Difference listings:
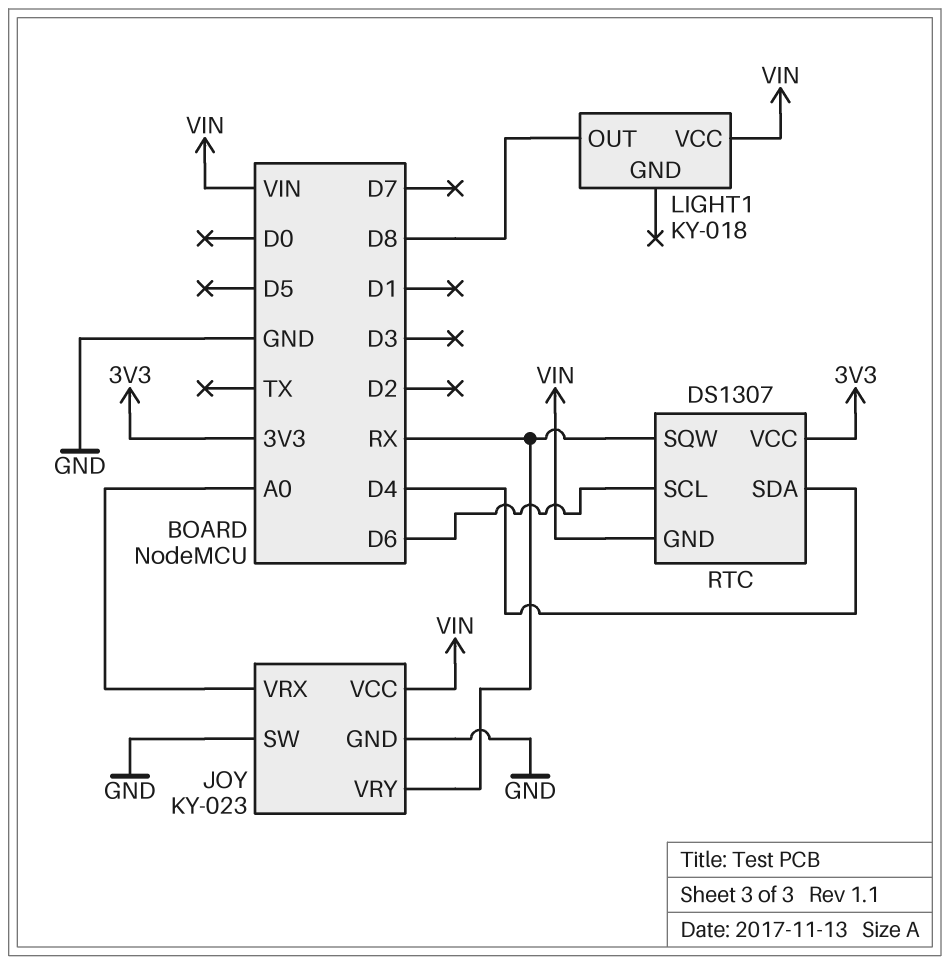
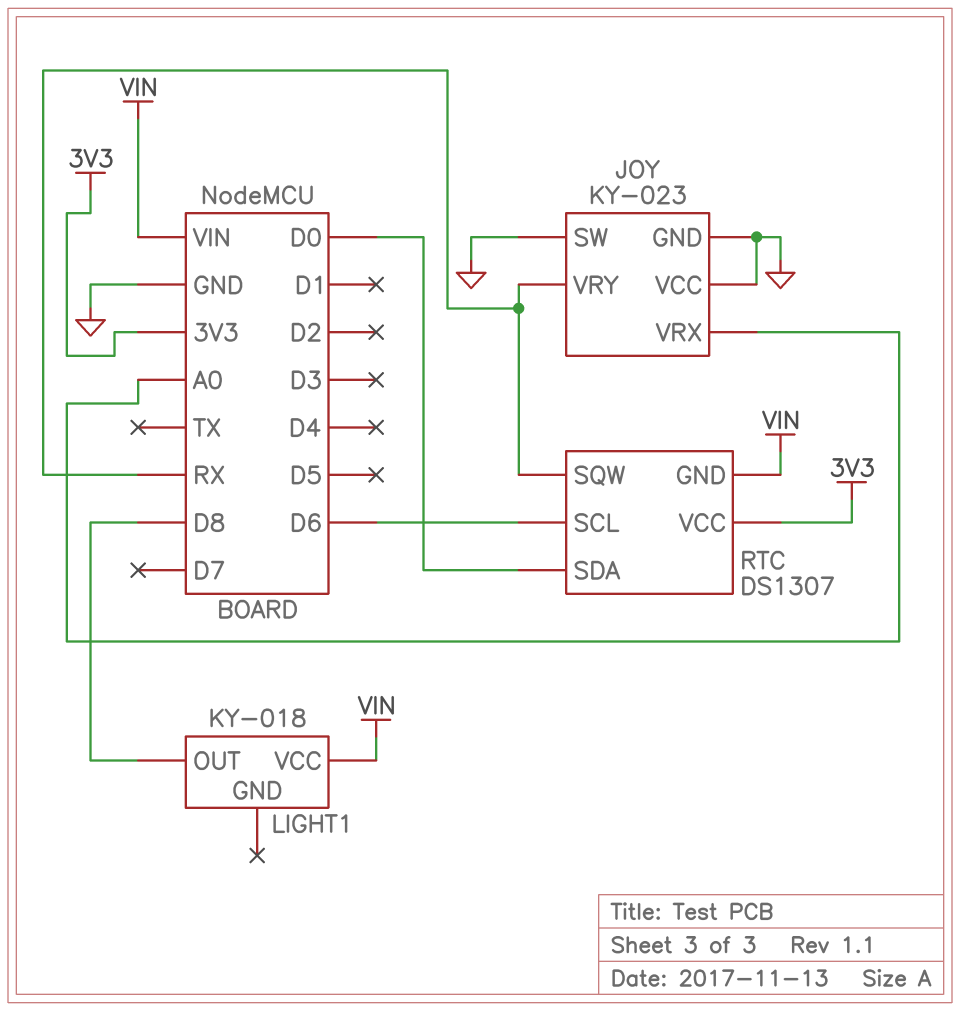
JOY pin VCC: VIN -> GND
RTC pin SDA: D4 -> D0

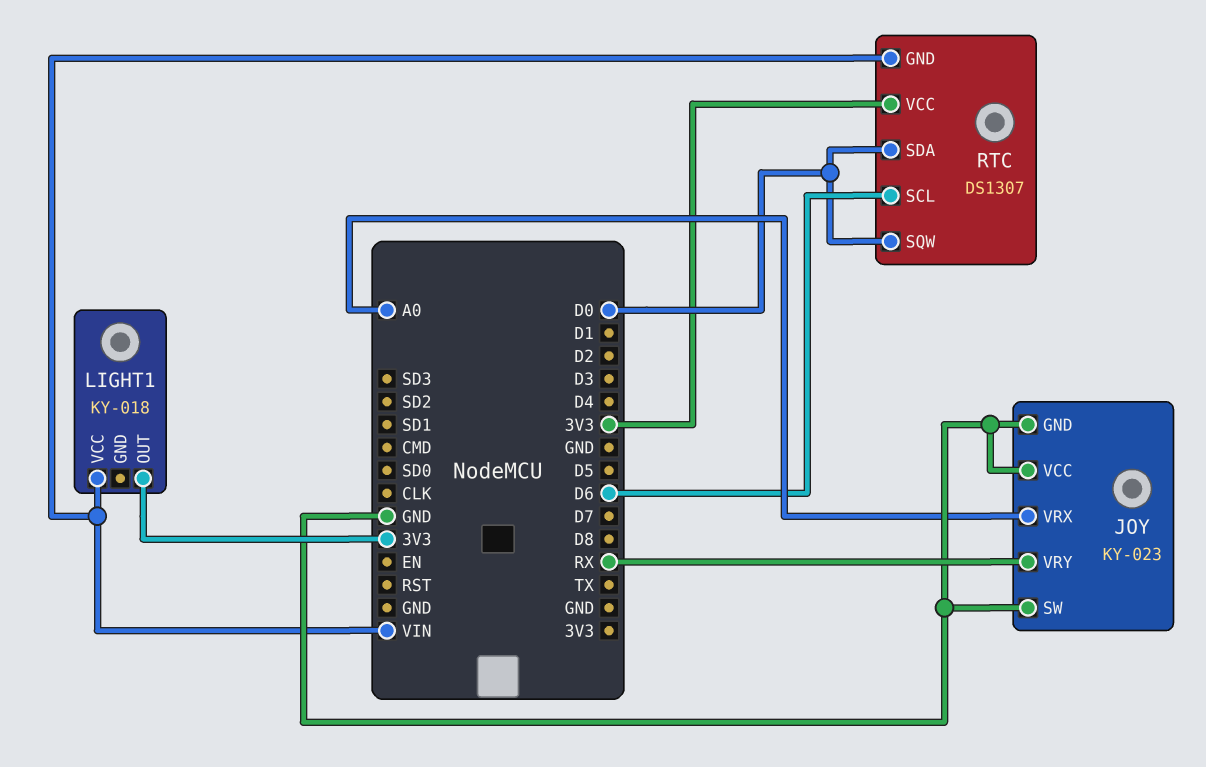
LIGHT1 pin OUT: D8 -> 3V3
RTC pin SQW: RX -> D0

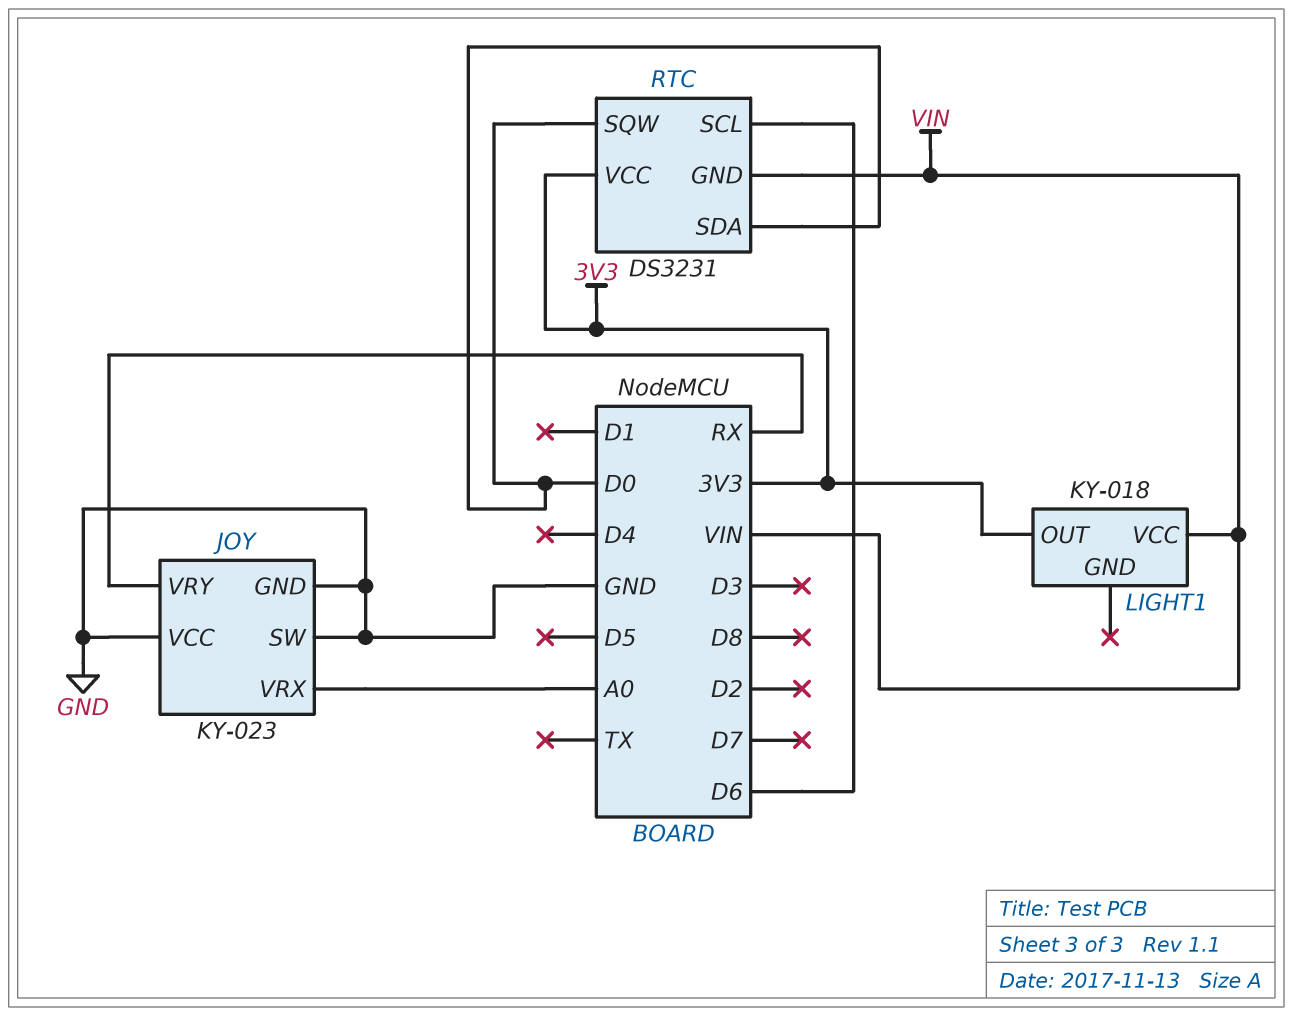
RTC: DS1307 -> DS3231

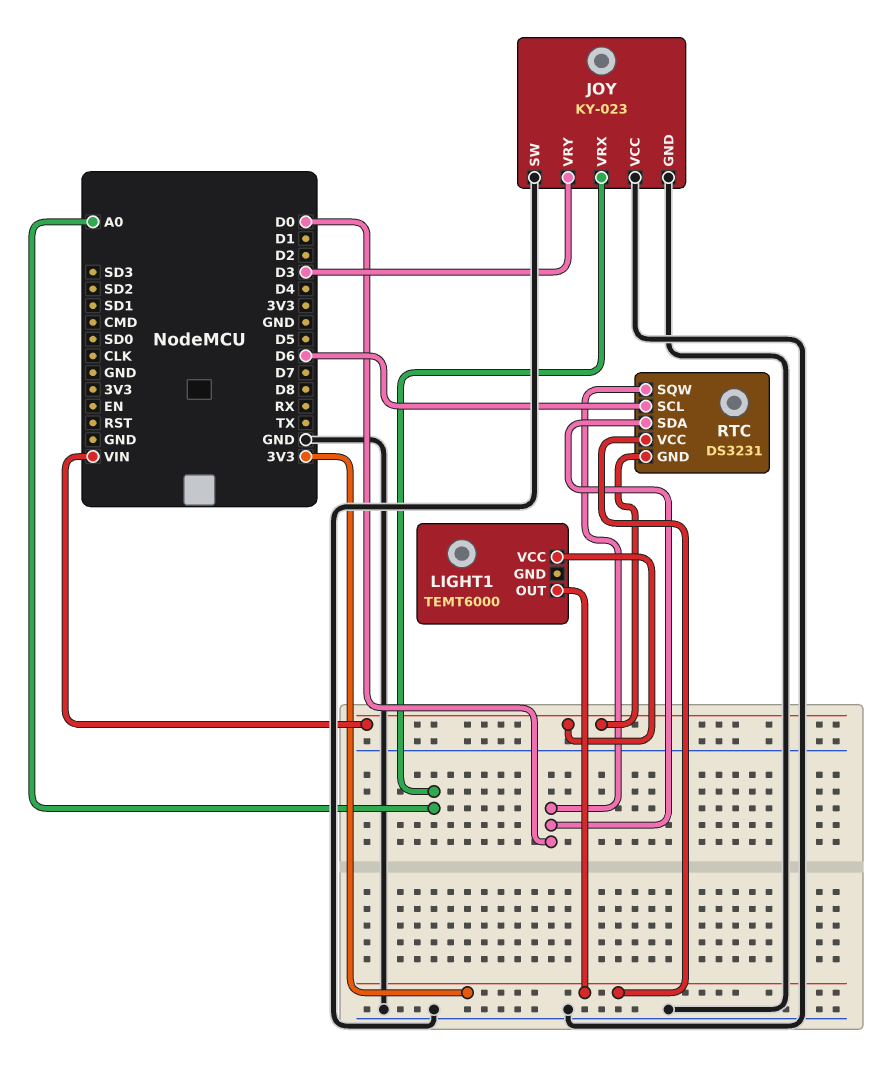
JOY pin VRY: RX -> D3
LIGHT1: KY-018 -> TEMT6000

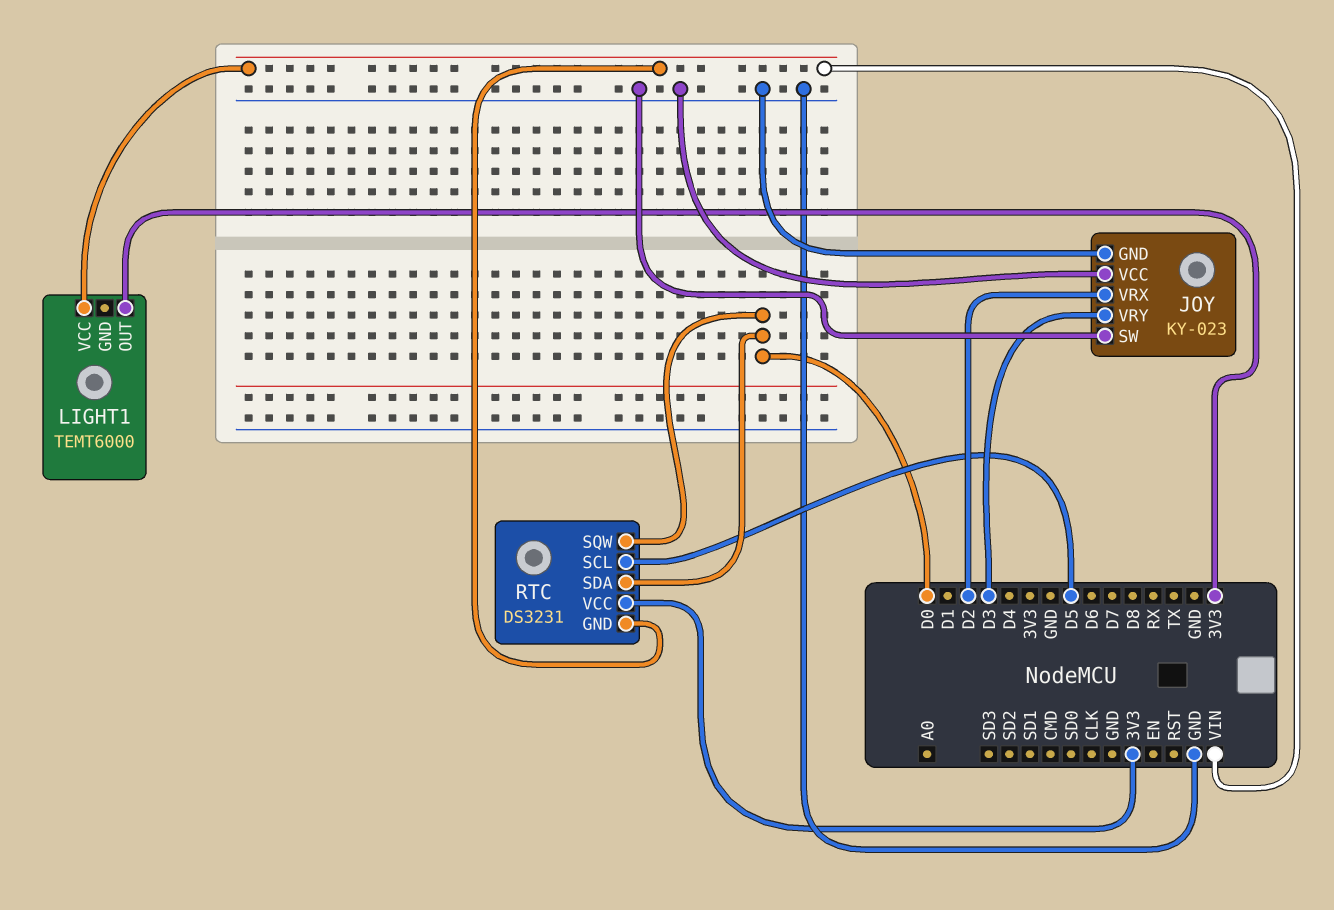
JOY pin VRX: A0 -> D2
RTC pin SCL: D6 -> D5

▶ **PROBLEM REQUIREMENTS**: In the records above, find the line containing "RTC pin SDA: D4 -> D0" and restate it and every line after it word for word, all pictures excluded.

▶ **RESPONSE**:
RTC pin SDA: D4 -> D0

LIGHT1 pin OUT: D8 -> 3V3
RTC pin SQW: RX -> D0

RTC: DS1307 -> DS3231

JOY pin VRY: RX -> D3
LIGHT1: KY-018 -> TEMT6000

JOY pin VRX: A0 -> D2
RTC pin SCL: D6 -> D5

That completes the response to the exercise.